WHAT TO PRODUCE: Starting at the line that holds "black star: rotated 21 degrees clockwise", transcribe every line to the end of the data exactly; include no other lines.

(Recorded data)
*-*-*
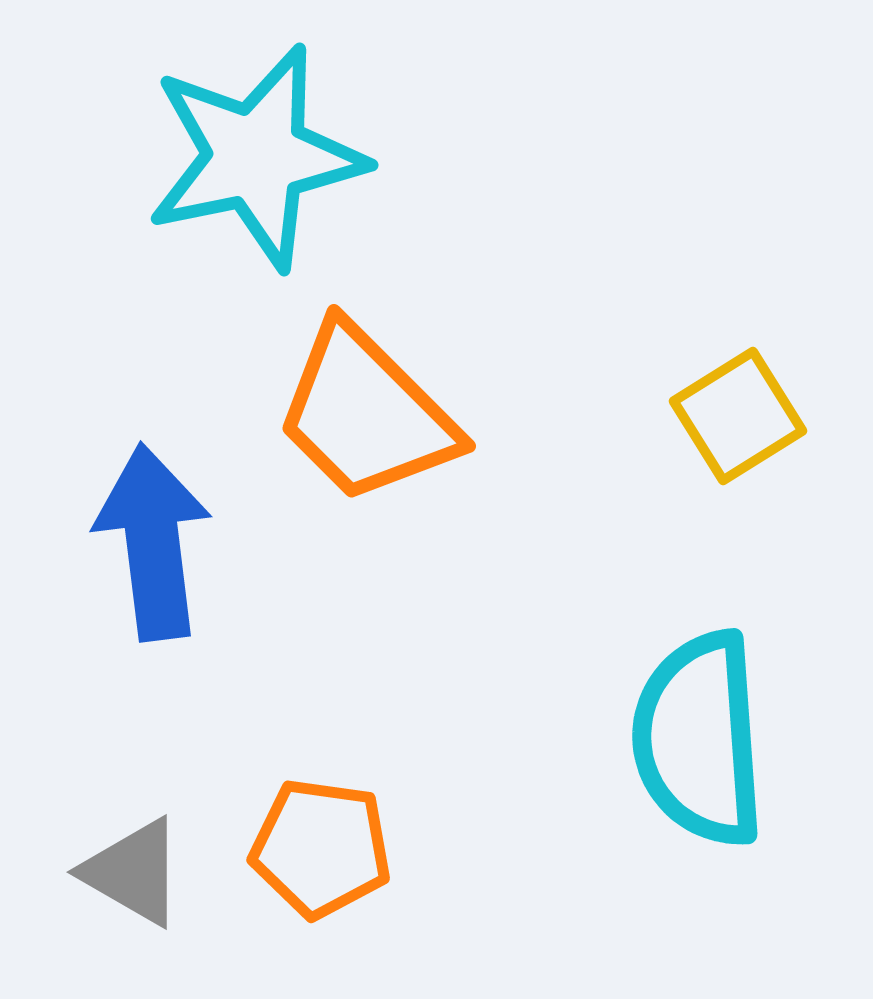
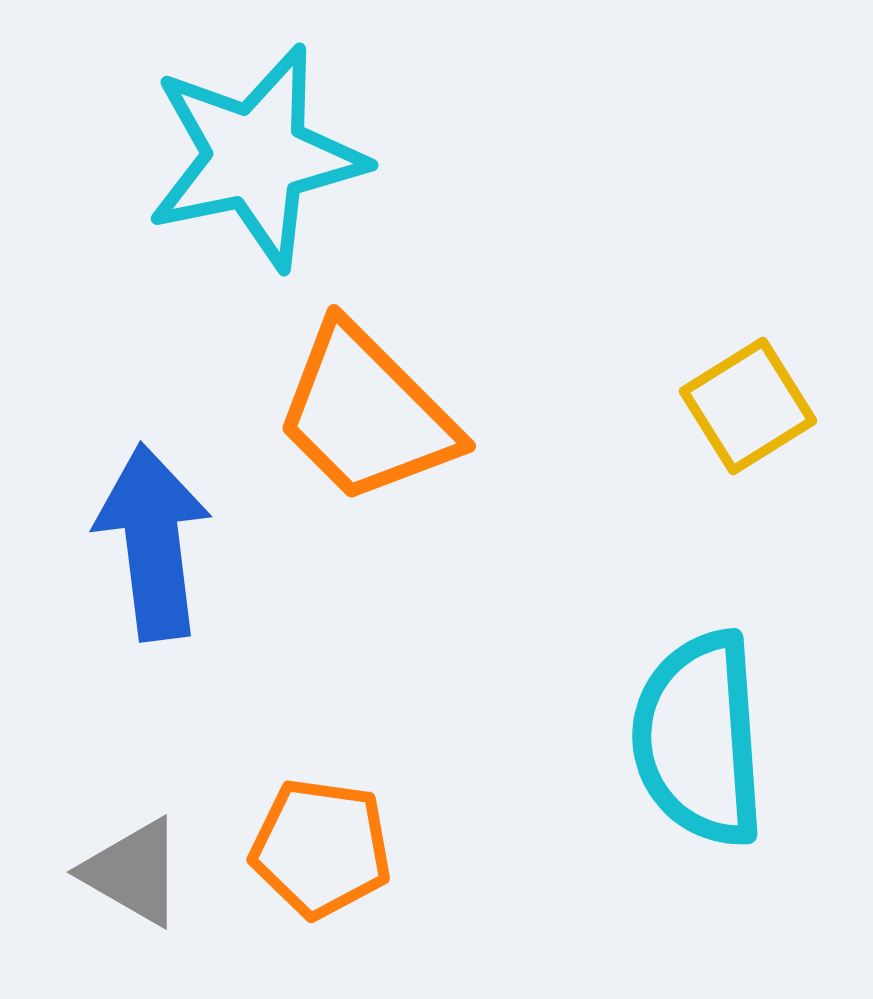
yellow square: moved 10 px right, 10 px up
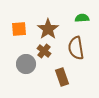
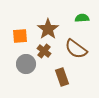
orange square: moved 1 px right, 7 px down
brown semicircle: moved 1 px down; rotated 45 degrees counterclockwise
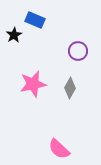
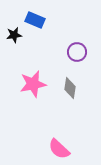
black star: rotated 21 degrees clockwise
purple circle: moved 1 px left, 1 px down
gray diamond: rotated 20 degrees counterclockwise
*-*-*
EXERCISE ANSWER:
black star: rotated 21 degrees clockwise
purple circle: moved 1 px left, 1 px down
gray diamond: rotated 20 degrees counterclockwise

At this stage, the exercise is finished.